_Record set_:

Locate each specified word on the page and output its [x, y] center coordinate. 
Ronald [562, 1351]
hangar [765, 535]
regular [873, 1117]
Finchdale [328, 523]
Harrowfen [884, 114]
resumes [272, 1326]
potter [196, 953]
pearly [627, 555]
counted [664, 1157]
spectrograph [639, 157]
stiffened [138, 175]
* * *
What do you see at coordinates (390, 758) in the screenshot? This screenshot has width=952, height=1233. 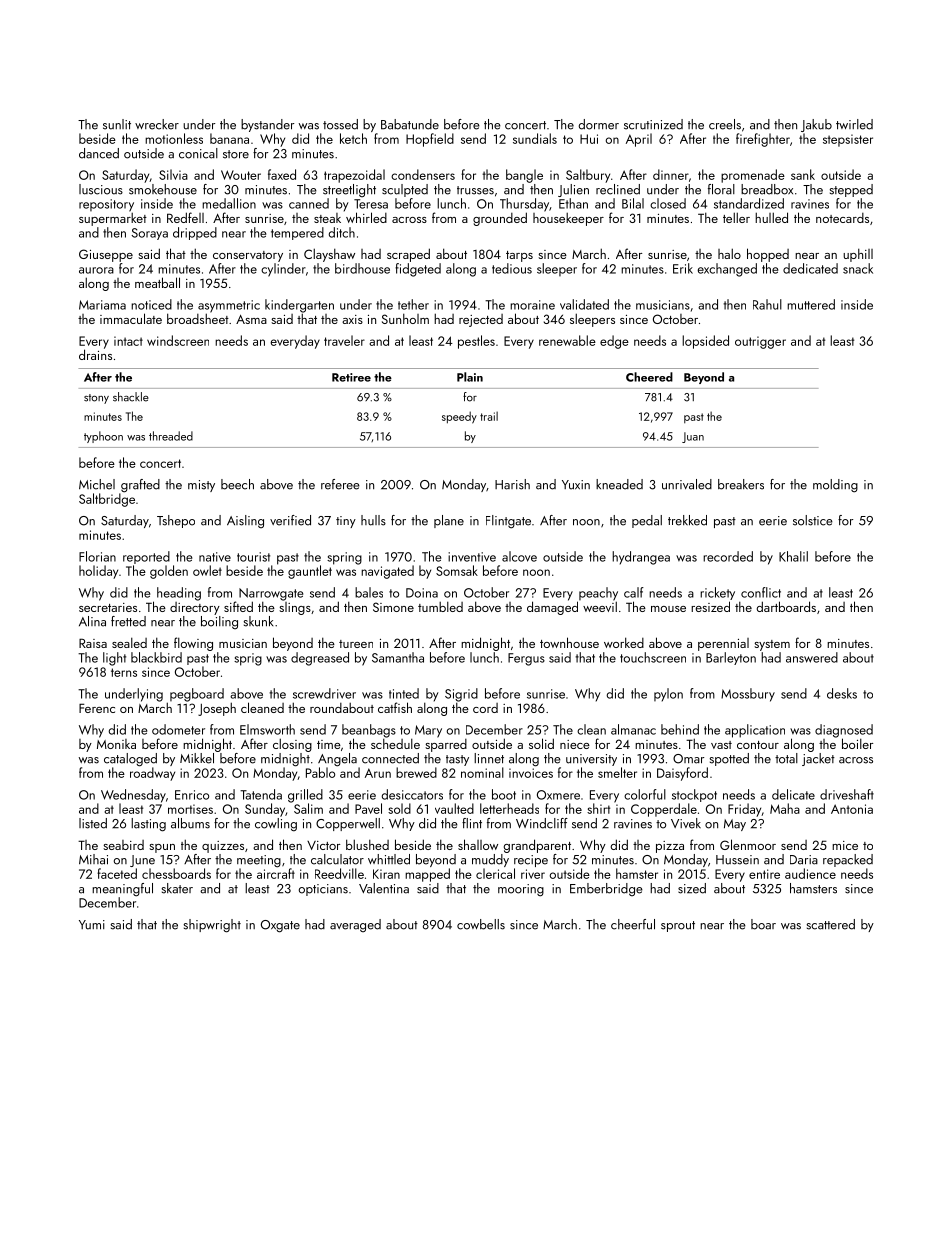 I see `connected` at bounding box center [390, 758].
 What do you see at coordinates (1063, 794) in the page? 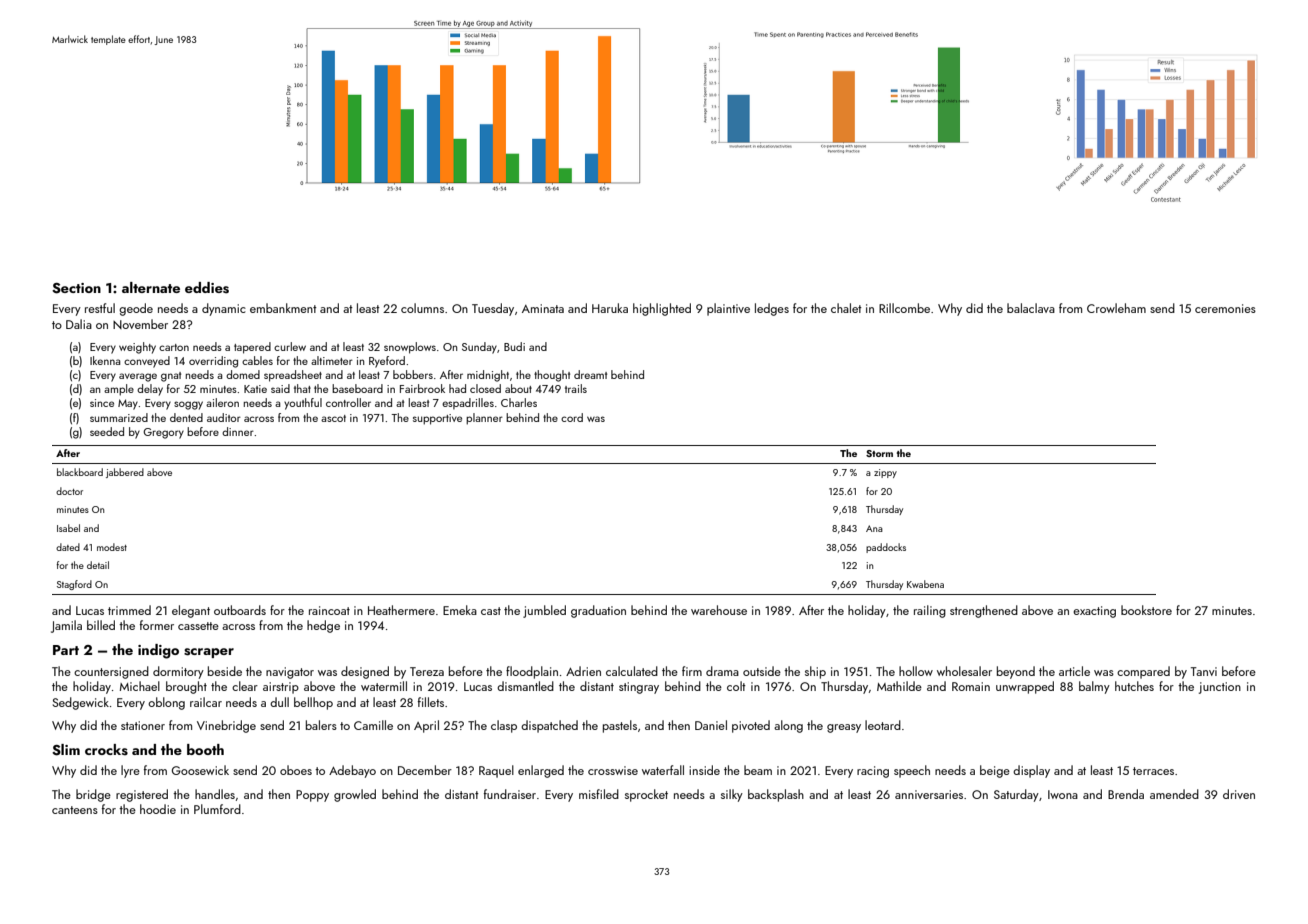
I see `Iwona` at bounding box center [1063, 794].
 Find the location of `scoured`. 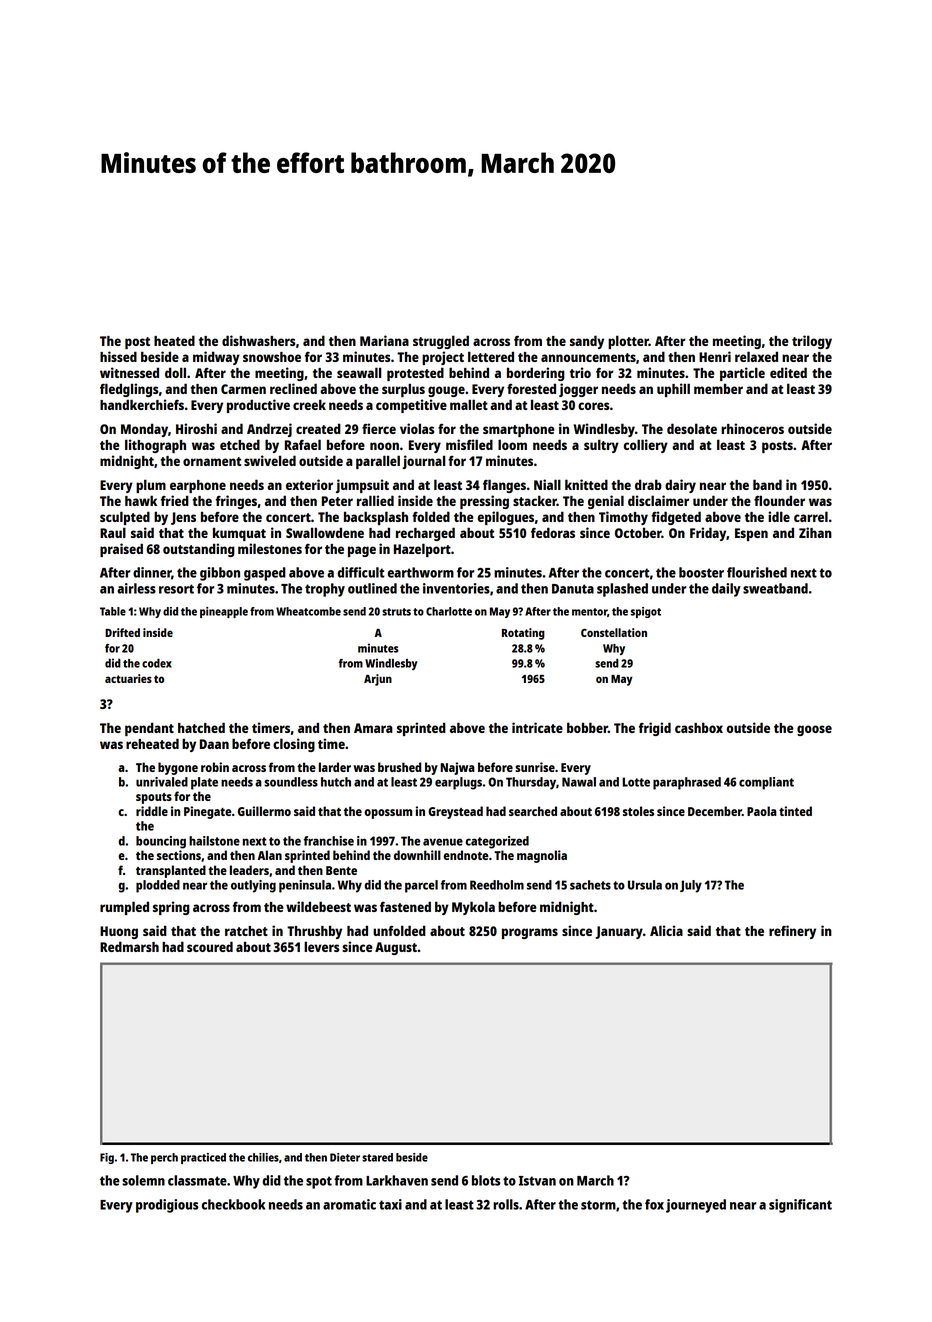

_Prompt_: Write out the records as a JSON list of strings, one string per line and with blank lines dropped, starting at the line containing "Locate each specified" and ending at the line containing "stiffened [138, 175]".

_Correct response_:
[
  "Locate each specified word on the page and output its [x, y] center coordinate. ",
  "Ronald [562, 1351]",
  "hangar [765, 535]",
  "regular [873, 1117]",
  "Finchdale [328, 523]",
  "Harrowfen [884, 114]",
  "resumes [272, 1326]",
  "potter [196, 953]",
  "pearly [627, 555]",
  "counted [664, 1157]",
  "spectrograph [639, 157]",
  "stiffened [138, 175]"
]